■ **TASK BRIEF**: Copy the data that follows exactly as it is, excluding all pictures.

_____

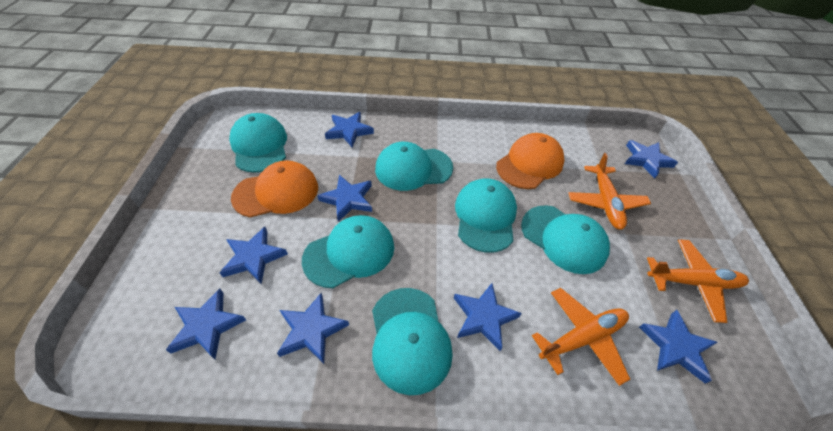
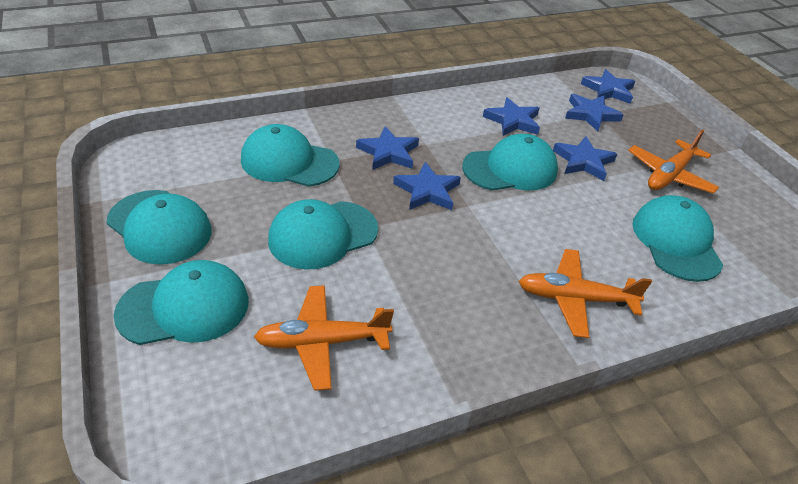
blue star: 8 -> 6
orange cap: 2 -> 0

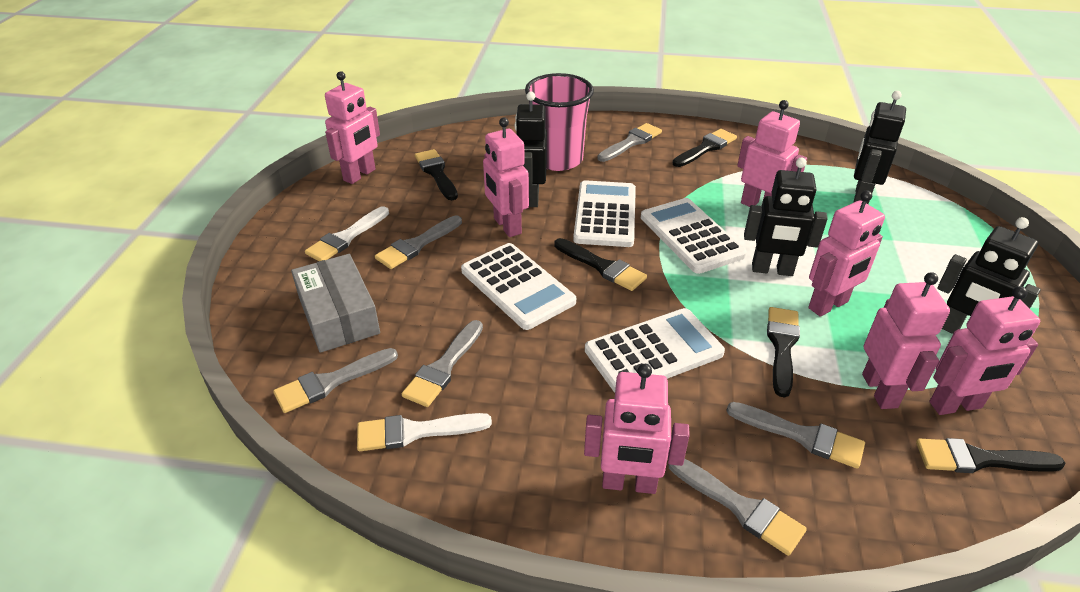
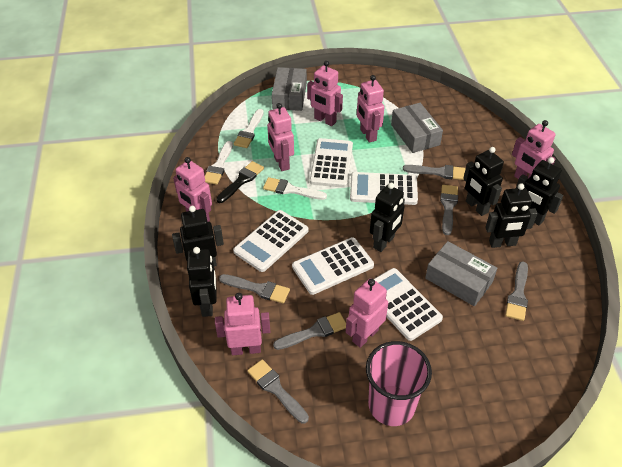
black brush: 5 -> 1
black robot: 4 -> 6
grey box: 1 -> 3
white brush: 2 -> 3
white calculator: 4 -> 5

_____

■ **SOLUTION FOR THIS TASK**:
blue star: 8 -> 6
orange cap: 2 -> 0

black brush: 5 -> 1
black robot: 4 -> 6
grey box: 1 -> 3
white brush: 2 -> 3
white calculator: 4 -> 5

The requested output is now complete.